YOUR TASK |
Here are the records. Write out exactly the lines between the one holding "RFID3 pin SS: A10 -> A11" and the one holding "SCALE2 pin SCK: 8 -> 14", inclusive.

(Difference listings)
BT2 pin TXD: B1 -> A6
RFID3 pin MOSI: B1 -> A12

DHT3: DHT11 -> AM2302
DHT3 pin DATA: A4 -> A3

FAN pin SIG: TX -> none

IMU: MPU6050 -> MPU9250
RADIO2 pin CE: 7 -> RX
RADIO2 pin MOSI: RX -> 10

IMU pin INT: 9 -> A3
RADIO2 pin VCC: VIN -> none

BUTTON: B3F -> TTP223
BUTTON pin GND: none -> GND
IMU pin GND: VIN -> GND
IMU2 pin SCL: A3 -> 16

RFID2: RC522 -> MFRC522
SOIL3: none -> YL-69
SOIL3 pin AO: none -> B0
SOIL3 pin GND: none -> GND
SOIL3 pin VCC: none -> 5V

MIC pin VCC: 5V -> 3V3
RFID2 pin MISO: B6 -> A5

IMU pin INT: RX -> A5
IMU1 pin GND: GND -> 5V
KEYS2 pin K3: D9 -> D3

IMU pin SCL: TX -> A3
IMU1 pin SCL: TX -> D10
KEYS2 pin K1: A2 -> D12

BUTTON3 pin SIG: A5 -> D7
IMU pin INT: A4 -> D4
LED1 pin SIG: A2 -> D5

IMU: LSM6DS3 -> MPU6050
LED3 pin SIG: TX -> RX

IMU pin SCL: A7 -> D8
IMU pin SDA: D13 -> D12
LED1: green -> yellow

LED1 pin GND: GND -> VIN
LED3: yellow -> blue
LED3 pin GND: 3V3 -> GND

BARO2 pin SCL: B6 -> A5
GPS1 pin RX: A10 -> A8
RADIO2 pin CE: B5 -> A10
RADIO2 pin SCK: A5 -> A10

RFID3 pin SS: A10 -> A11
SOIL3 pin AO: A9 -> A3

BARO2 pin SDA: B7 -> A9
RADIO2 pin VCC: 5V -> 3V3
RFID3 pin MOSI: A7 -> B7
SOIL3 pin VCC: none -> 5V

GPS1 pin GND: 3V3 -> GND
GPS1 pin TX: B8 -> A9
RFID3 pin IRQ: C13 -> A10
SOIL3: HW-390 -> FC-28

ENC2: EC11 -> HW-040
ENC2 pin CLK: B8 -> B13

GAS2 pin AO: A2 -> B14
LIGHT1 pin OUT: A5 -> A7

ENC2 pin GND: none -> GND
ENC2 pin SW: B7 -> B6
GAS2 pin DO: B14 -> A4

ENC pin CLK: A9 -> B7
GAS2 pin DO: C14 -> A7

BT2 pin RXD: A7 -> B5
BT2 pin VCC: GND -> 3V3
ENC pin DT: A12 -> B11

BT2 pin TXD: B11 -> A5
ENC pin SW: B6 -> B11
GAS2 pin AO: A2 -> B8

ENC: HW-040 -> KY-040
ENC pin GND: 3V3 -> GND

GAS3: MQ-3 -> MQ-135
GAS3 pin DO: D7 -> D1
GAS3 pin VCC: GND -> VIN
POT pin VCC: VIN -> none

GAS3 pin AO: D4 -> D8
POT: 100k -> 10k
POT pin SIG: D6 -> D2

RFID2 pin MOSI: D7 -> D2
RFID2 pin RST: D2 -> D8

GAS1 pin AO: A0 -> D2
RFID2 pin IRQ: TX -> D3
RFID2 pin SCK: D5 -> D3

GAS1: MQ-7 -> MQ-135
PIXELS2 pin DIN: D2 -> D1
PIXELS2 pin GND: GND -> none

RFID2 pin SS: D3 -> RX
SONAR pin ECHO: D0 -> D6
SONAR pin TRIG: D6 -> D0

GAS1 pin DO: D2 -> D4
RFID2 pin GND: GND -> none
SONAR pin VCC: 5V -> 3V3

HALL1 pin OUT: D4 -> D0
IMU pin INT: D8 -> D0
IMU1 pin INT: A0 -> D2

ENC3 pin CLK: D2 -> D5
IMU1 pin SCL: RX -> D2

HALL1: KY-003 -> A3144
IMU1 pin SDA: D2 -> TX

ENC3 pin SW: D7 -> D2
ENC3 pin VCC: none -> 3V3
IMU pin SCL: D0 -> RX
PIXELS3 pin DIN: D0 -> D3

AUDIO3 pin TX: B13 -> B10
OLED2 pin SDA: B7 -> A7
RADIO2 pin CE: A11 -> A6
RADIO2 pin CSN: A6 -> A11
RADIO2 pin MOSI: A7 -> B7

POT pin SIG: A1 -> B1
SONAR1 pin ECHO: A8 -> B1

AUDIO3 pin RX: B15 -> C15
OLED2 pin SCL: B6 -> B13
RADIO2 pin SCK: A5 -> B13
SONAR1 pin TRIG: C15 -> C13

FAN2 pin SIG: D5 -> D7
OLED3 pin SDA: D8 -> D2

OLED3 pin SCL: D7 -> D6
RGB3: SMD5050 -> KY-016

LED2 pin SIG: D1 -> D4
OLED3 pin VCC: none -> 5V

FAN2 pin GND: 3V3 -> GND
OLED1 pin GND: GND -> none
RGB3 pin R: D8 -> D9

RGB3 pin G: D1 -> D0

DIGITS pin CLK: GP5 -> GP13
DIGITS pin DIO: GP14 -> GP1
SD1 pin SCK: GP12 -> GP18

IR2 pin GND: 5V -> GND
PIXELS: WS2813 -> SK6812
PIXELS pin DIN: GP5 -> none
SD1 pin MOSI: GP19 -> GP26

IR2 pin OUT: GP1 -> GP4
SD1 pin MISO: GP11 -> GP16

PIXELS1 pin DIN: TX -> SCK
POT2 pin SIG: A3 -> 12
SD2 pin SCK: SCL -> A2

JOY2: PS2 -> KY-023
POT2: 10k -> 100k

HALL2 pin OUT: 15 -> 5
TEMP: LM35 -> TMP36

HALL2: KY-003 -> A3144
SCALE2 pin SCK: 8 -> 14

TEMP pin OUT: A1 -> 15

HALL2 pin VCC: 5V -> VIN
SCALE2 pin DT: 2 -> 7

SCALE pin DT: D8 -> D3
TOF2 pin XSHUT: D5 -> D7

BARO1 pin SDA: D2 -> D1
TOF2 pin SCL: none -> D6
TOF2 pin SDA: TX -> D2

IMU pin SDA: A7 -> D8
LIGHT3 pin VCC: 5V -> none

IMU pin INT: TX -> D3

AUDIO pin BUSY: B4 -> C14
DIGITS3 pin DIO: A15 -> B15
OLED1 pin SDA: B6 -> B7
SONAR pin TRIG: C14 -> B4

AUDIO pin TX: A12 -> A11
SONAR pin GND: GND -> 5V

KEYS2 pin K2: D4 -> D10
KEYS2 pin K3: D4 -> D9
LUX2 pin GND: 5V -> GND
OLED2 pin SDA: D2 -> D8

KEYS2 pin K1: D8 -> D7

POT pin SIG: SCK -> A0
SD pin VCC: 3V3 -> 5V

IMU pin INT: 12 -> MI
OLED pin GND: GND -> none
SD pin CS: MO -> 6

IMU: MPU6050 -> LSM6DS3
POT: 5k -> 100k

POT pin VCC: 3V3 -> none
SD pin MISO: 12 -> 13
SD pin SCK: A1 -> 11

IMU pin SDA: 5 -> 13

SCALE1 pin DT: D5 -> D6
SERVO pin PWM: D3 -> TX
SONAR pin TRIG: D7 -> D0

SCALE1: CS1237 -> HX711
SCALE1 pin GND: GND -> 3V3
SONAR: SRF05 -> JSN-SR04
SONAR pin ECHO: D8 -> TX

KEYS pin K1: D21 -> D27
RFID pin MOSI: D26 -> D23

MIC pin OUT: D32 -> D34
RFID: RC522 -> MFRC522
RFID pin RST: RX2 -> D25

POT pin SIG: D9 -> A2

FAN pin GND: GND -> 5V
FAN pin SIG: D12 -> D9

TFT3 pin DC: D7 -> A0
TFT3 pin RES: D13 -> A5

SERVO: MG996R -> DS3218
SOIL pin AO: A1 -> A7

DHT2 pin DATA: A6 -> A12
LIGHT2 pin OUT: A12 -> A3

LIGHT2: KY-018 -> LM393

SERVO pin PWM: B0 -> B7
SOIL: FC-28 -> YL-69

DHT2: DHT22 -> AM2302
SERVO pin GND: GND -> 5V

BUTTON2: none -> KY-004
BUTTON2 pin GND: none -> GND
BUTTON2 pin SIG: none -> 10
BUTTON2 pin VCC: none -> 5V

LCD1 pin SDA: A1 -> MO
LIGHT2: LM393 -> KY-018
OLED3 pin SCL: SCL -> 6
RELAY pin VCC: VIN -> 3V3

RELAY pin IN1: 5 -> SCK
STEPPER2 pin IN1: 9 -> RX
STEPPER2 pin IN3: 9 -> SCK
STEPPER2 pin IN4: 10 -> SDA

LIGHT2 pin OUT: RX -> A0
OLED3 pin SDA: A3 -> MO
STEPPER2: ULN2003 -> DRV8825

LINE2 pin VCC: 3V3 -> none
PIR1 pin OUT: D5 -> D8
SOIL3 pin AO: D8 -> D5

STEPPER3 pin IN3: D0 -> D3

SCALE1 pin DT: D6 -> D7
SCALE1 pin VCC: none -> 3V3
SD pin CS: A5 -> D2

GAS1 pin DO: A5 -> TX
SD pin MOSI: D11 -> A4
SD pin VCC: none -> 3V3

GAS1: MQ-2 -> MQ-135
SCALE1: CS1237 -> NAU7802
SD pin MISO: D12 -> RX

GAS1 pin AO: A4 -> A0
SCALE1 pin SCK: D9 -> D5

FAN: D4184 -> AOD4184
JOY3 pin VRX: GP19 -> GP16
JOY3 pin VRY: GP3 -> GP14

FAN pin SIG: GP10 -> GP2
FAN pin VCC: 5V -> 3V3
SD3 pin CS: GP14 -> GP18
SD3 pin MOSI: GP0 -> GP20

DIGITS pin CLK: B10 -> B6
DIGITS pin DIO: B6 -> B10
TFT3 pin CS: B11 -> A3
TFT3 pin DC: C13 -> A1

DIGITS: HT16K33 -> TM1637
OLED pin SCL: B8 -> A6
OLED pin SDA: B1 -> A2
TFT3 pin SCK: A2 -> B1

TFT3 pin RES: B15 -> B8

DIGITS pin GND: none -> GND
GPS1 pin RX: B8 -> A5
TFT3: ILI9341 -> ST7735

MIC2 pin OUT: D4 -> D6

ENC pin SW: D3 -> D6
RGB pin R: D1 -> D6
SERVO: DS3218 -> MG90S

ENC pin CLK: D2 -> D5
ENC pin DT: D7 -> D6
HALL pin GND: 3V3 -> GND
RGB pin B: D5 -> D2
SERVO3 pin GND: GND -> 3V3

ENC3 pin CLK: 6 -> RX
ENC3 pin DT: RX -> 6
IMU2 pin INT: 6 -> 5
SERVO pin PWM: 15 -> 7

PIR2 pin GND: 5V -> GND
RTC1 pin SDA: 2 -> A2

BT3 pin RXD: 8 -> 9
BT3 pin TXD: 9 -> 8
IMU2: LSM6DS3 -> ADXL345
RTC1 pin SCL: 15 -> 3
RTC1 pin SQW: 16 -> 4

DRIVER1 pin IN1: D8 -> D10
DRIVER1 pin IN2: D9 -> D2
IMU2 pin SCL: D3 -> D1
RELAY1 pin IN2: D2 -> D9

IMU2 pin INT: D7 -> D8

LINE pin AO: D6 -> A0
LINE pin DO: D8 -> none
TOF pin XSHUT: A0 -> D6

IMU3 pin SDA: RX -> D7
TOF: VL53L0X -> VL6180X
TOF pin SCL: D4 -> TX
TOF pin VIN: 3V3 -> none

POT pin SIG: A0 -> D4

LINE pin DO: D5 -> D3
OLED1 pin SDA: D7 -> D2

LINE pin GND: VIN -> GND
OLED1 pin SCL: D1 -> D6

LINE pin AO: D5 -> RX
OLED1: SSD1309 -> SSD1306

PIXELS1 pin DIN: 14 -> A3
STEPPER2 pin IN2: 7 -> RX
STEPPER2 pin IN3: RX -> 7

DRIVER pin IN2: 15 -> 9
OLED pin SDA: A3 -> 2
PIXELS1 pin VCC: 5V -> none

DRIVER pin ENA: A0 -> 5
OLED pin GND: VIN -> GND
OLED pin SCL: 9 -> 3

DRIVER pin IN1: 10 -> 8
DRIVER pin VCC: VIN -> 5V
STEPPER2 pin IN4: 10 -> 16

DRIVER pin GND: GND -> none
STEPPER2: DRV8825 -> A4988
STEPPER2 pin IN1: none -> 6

ANSWER BOX |
RFID3 pin SS: A10 -> A11
SOIL3 pin AO: A9 -> A3

BARO2 pin SDA: B7 -> A9
RADIO2 pin VCC: 5V -> 3V3
RFID3 pin MOSI: A7 -> B7
SOIL3 pin VCC: none -> 5V

GPS1 pin GND: 3V3 -> GND
GPS1 pin TX: B8 -> A9
RFID3 pin IRQ: C13 -> A10
SOIL3: HW-390 -> FC-28

ENC2: EC11 -> HW-040
ENC2 pin CLK: B8 -> B13

GAS2 pin AO: A2 -> B14
LIGHT1 pin OUT: A5 -> A7

ENC2 pin GND: none -> GND
ENC2 pin SW: B7 -> B6
GAS2 pin DO: B14 -> A4

ENC pin CLK: A9 -> B7
GAS2 pin DO: C14 -> A7

BT2 pin RXD: A7 -> B5
BT2 pin VCC: GND -> 3V3
ENC pin DT: A12 -> B11

BT2 pin TXD: B11 -> A5
ENC pin SW: B6 -> B11
GAS2 pin AO: A2 -> B8

ENC: HW-040 -> KY-040
ENC pin GND: 3V3 -> GND

GAS3: MQ-3 -> MQ-135
GAS3 pin DO: D7 -> D1
GAS3 pin VCC: GND -> VIN
POT pin VCC: VIN -> none

GAS3 pin AO: D4 -> D8
POT: 100k -> 10k
POT pin SIG: D6 -> D2

RFID2 pin MOSI: D7 -> D2
RFID2 pin RST: D2 -> D8

GAS1 pin AO: A0 -> D2
RFID2 pin IRQ: TX -> D3
RFID2 pin SCK: D5 -> D3

GAS1: MQ-7 -> MQ-135
PIXELS2 pin DIN: D2 -> D1
PIXELS2 pin GND: GND -> none

RFID2 pin SS: D3 -> RX
SONAR pin ECHO: D0 -> D6
SONAR pin TRIG: D6 -> D0

GAS1 pin DO: D2 -> D4
RFID2 pin GND: GND -> none
SONAR pin VCC: 5V -> 3V3

HALL1 pin OUT: D4 -> D0
IMU pin INT: D8 -> D0
IMU1 pin INT: A0 -> D2

ENC3 pin CLK: D2 -> D5
IMU1 pin SCL: RX -> D2

HALL1: KY-003 -> A3144
IMU1 pin SDA: D2 -> TX

ENC3 pin SW: D7 -> D2
ENC3 pin VCC: none -> 3V3
IMU pin SCL: D0 -> RX
PIXELS3 pin DIN: D0 -> D3

AUDIO3 pin TX: B13 -> B10
OLED2 pin SDA: B7 -> A7
RADIO2 pin CE: A11 -> A6
RADIO2 pin CSN: A6 -> A11
RADIO2 pin MOSI: A7 -> B7

POT pin SIG: A1 -> B1
SONAR1 pin ECHO: A8 -> B1

AUDIO3 pin RX: B15 -> C15
OLED2 pin SCL: B6 -> B13
RADIO2 pin SCK: A5 -> B13
SONAR1 pin TRIG: C15 -> C13

FAN2 pin SIG: D5 -> D7
OLED3 pin SDA: D8 -> D2

OLED3 pin SCL: D7 -> D6
RGB3: SMD5050 -> KY-016

LED2 pin SIG: D1 -> D4
OLED3 pin VCC: none -> 5V

FAN2 pin GND: 3V3 -> GND
OLED1 pin GND: GND -> none
RGB3 pin R: D8 -> D9

RGB3 pin G: D1 -> D0

DIGITS pin CLK: GP5 -> GP13
DIGITS pin DIO: GP14 -> GP1
SD1 pin SCK: GP12 -> GP18

IR2 pin GND: 5V -> GND
PIXELS: WS2813 -> SK6812
PIXELS pin DIN: GP5 -> none
SD1 pin MOSI: GP19 -> GP26

IR2 pin OUT: GP1 -> GP4
SD1 pin MISO: GP11 -> GP16

PIXELS1 pin DIN: TX -> SCK
POT2 pin SIG: A3 -> 12
SD2 pin SCK: SCL -> A2

JOY2: PS2 -> KY-023
POT2: 10k -> 100k

HALL2 pin OUT: 15 -> 5
TEMP: LM35 -> TMP36

HALL2: KY-003 -> A3144
SCALE2 pin SCK: 8 -> 14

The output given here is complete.